▼
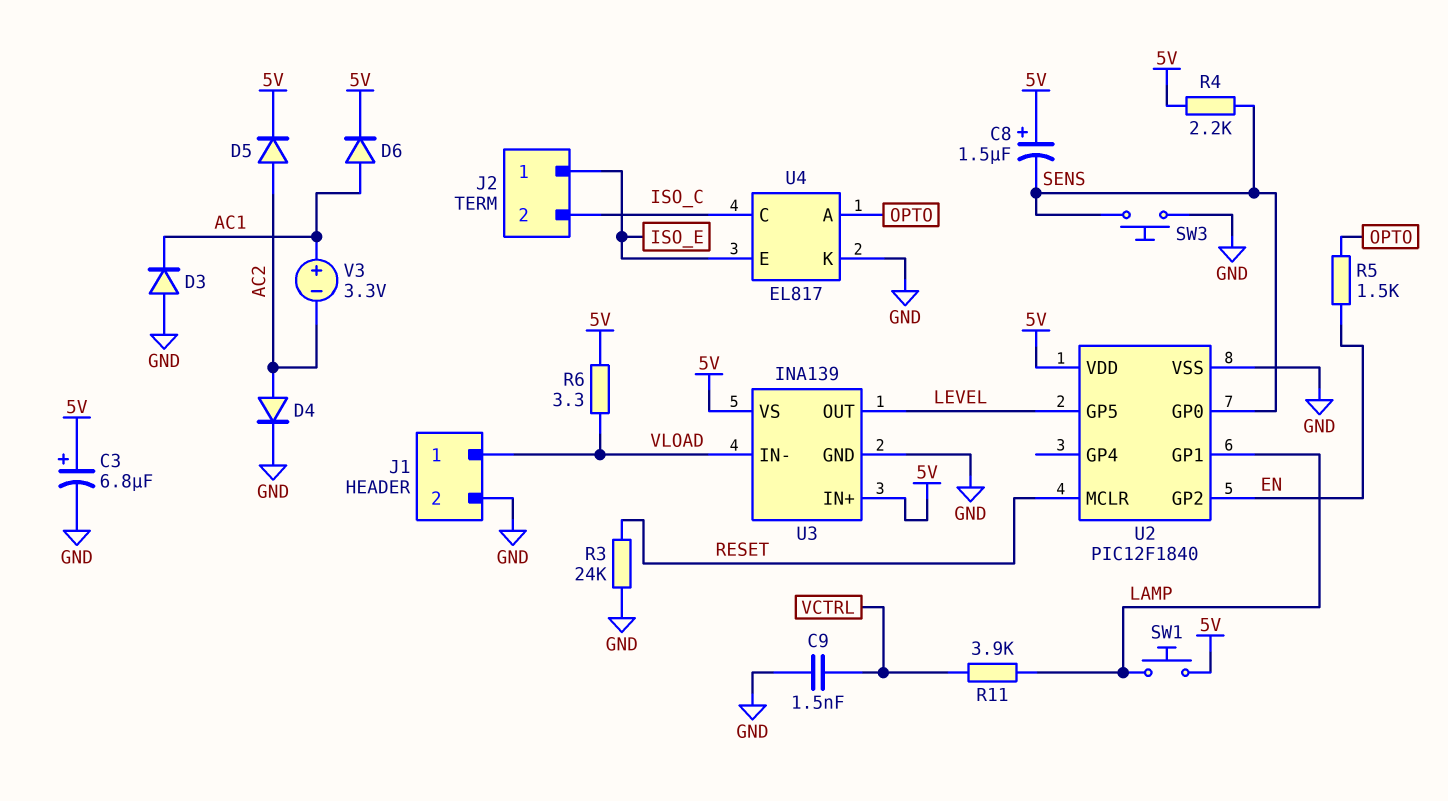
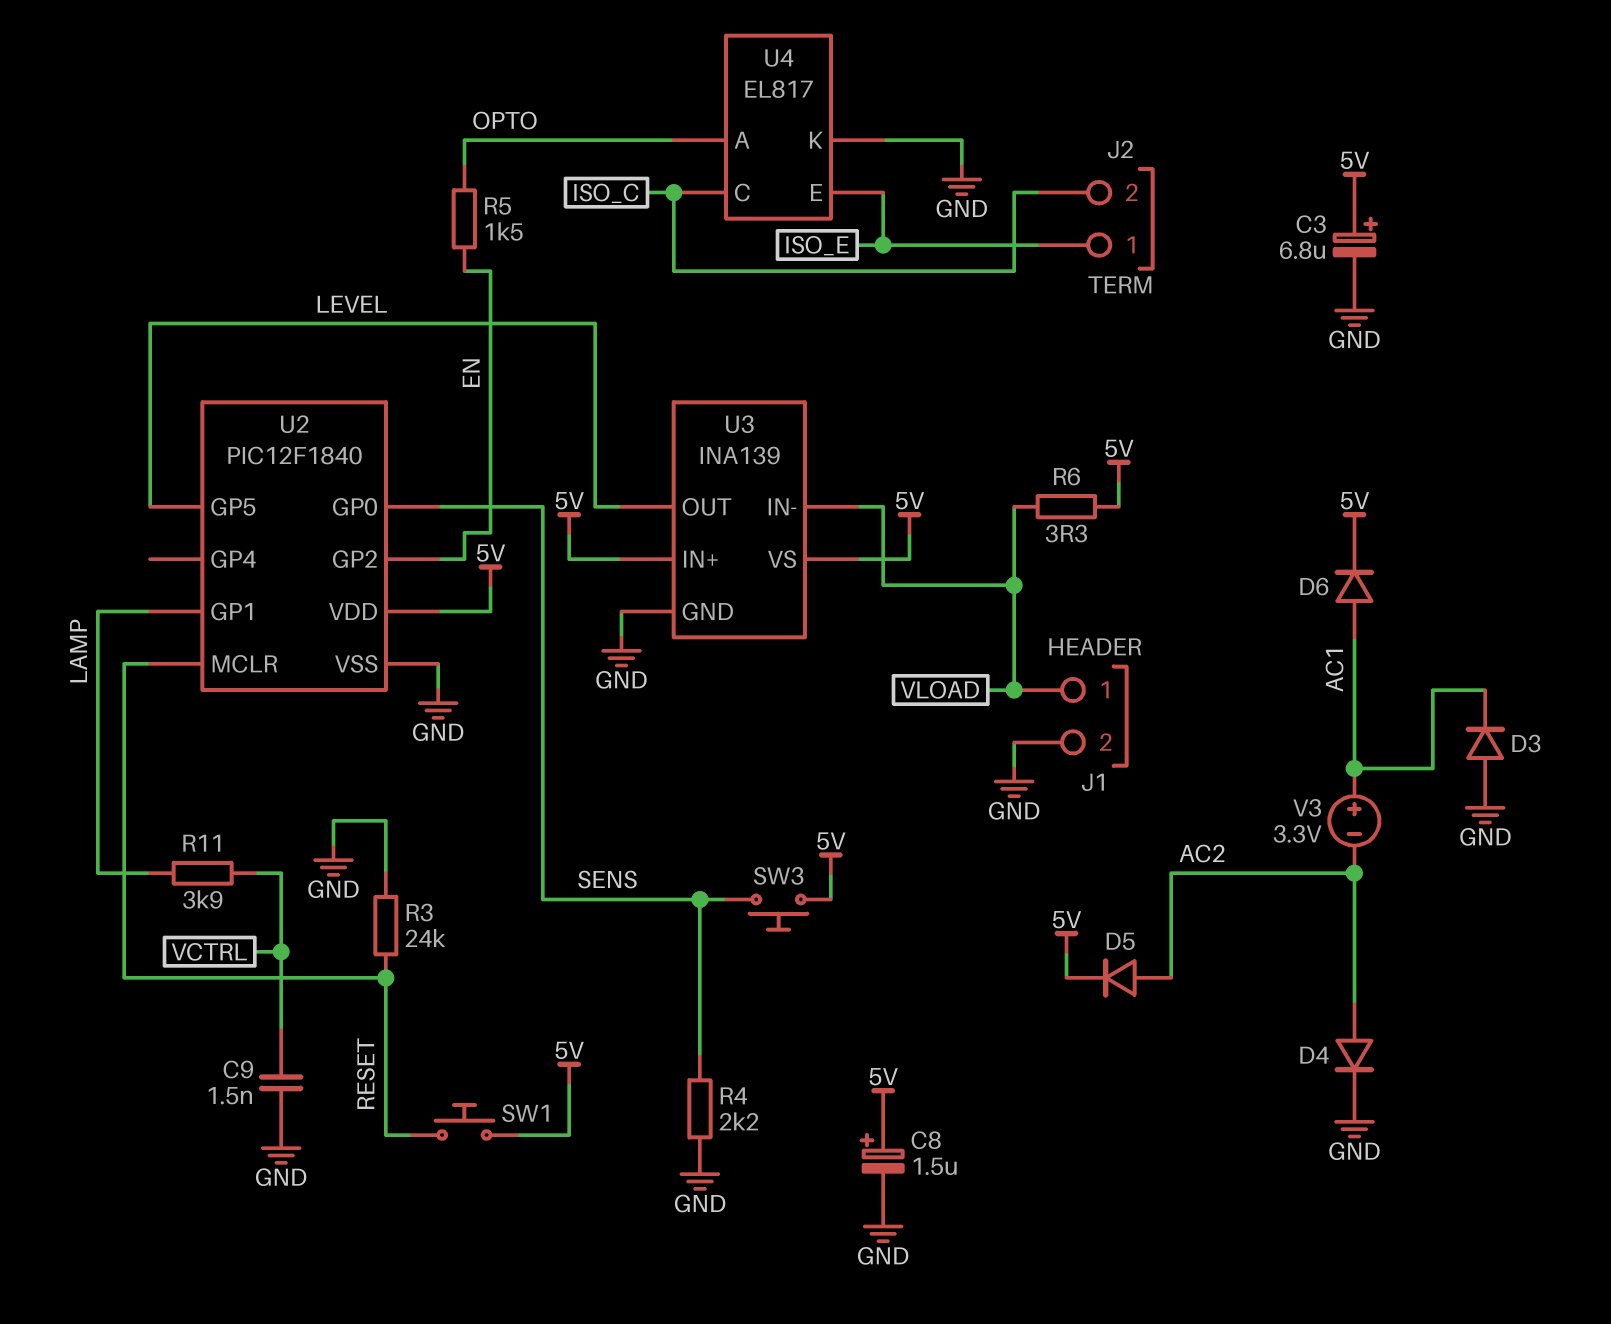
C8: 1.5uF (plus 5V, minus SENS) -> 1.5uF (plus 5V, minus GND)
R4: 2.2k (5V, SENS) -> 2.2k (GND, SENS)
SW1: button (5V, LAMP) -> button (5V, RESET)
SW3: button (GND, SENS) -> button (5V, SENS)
▲
▼
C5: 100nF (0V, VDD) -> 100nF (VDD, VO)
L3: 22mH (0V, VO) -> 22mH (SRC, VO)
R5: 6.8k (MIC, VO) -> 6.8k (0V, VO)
▲
▼
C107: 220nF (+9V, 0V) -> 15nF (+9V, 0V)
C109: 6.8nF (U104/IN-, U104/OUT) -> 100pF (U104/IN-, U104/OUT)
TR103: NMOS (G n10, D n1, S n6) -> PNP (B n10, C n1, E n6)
▲
WORK ITEM
Write down, word for word, the lines above from the one containing "C107: 220nF (+9V, 0V) -> 15nF (+9V, 0V)" through the one containing "TR103: NMOS (G", both ends included.

ANSWER TO THIS PROBLEM
C107: 220nF (+9V, 0V) -> 15nF (+9V, 0V)
C109: 6.8nF (U104/IN-, U104/OUT) -> 100pF (U104/IN-, U104/OUT)
TR103: NMOS (G n10, D n1, S n6) -> PNP (B n10, C n1, E n6)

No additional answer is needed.